* [Task statement]
Every line of the entries below that mentions "right" is to be copied out.

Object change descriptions
※ ※ ※

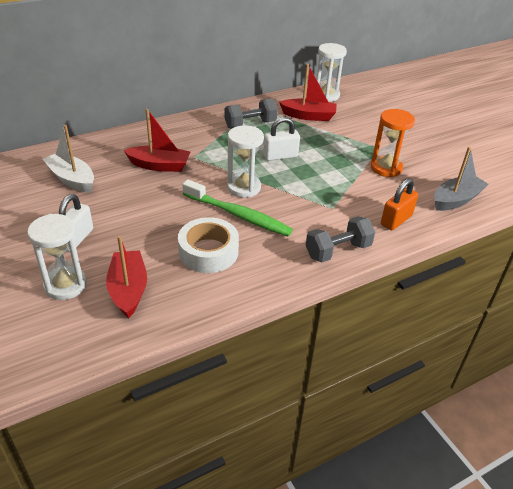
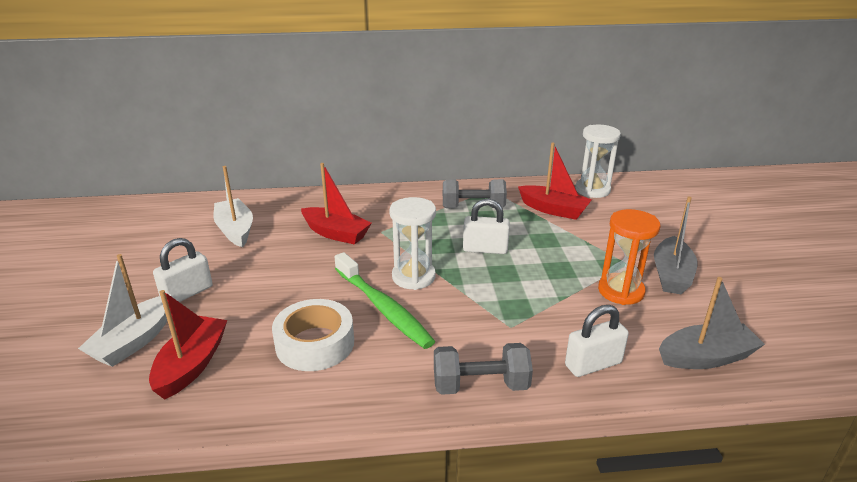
camera: 25 degrees right, 10 degrees down
(65, 285) = (134, 341): white hourglass -> white boat
(396, 220) = (593, 364): orange padlock -> white padlock
(410, 150) = (671, 275): none -> grey boat

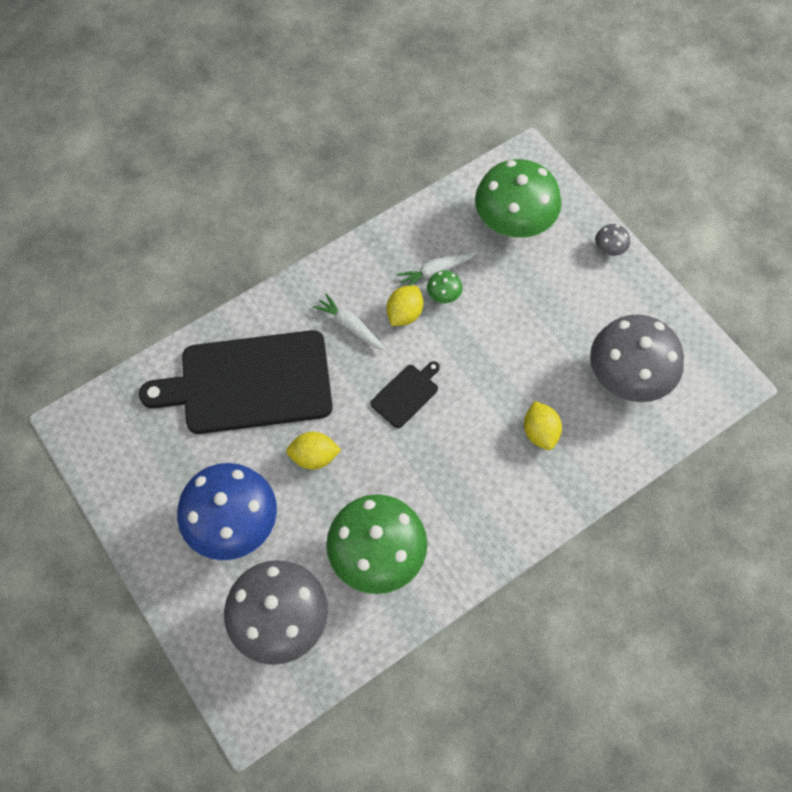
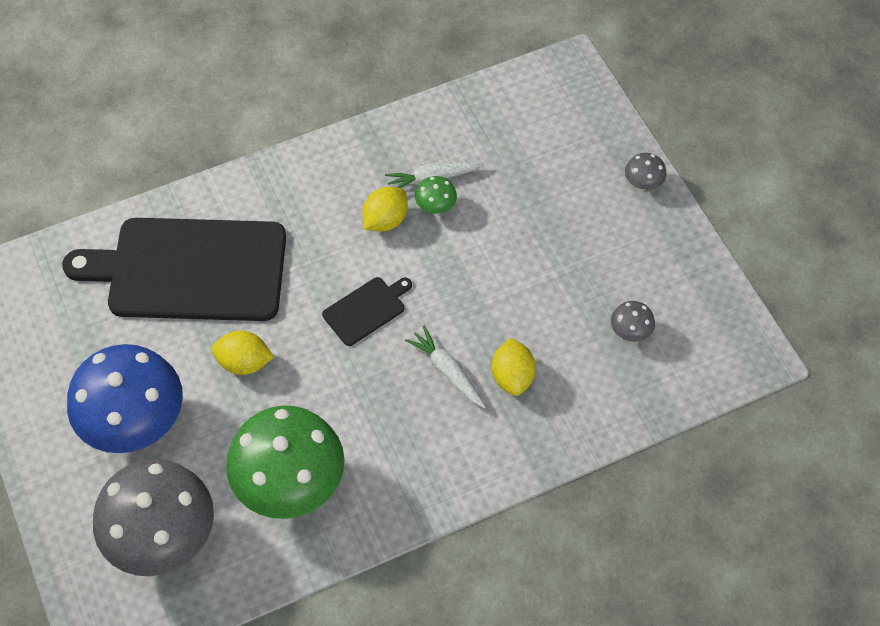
camera: 10 degrees right, 5 degrees down
(350, 326) = (320, 224): white carrot -> white carrot (447, 371)
(513, 224) = (536, 139): green mushroom -> none
(627, 378) = (630, 332): grey mushroom -> grey mushroom, size x0.41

※ ※ ※

* [Answer area]
camera: 25 degrees right, 10 degrees down
camera: 10 degrees right, 5 degrees down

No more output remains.